Required action
Transcribe each record below word for word.

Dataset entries
== Segment start ==

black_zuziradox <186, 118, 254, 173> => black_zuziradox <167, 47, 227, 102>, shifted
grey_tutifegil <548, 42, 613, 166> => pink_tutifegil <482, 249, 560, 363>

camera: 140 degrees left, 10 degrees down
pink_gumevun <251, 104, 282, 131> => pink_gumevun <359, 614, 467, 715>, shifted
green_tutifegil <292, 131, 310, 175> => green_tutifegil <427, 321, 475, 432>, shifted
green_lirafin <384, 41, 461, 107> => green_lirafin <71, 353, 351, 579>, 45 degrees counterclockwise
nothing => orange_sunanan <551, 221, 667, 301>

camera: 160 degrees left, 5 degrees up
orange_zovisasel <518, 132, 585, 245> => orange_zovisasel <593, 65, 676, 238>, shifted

== Segment end ==

Response area
black_zuziradox <186, 118, 254, 173> => black_zuziradox <167, 47, 227, 102>, shifted
grey_tutifegil <548, 42, 613, 166> => pink_tutifegil <482, 249, 560, 363>

camera: 140 degrees left, 10 degrees down
pink_gumevun <251, 104, 282, 131> => pink_gumevun <359, 614, 467, 715>, shifted
green_tutifegil <292, 131, 310, 175> => green_tutifegil <427, 321, 475, 432>, shifted
green_lirafin <384, 41, 461, 107> => green_lirafin <71, 353, 351, 579>, 45 degrees counterclockwise
nothing => orange_sunanan <551, 221, 667, 301>

camera: 160 degrees left, 5 degrees up
orange_zovisasel <518, 132, 585, 245> => orange_zovisasel <593, 65, 676, 238>, shifted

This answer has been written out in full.